Material shown:
↓
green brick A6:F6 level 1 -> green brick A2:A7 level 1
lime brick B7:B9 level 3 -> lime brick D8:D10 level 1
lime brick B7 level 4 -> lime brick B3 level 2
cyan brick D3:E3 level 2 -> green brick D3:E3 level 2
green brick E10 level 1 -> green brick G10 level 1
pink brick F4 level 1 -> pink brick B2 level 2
↑
↓
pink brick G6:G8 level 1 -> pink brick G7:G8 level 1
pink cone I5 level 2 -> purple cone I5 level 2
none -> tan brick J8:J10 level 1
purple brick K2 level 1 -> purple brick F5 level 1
↑
↓
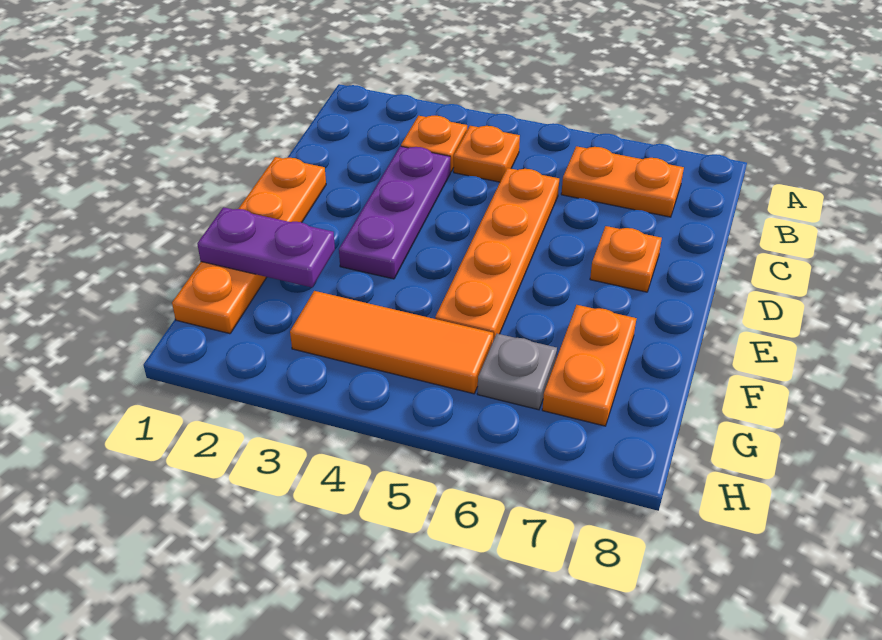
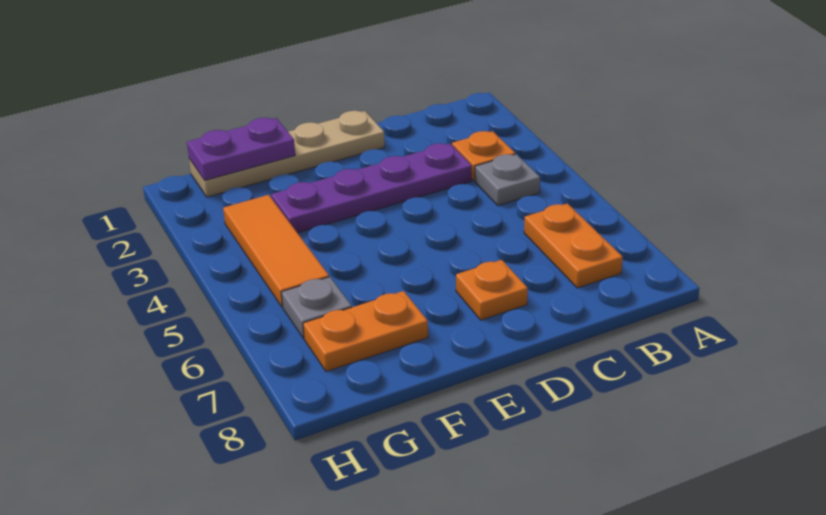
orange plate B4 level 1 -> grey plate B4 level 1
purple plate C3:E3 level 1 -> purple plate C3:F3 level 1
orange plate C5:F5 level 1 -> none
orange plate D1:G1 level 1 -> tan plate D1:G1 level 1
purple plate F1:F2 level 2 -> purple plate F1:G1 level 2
↑
The problem:
Reproduce only the lines above, starting at the line with "green brick A6:F6" and ending at the line with "pink brick F4", exactly as written.

Exercise solution:
green brick A6:F6 level 1 -> green brick A2:A7 level 1
lime brick B7:B9 level 3 -> lime brick D8:D10 level 1
lime brick B7 level 4 -> lime brick B3 level 2
cyan brick D3:E3 level 2 -> green brick D3:E3 level 2
green brick E10 level 1 -> green brick G10 level 1
pink brick F4 level 1 -> pink brick B2 level 2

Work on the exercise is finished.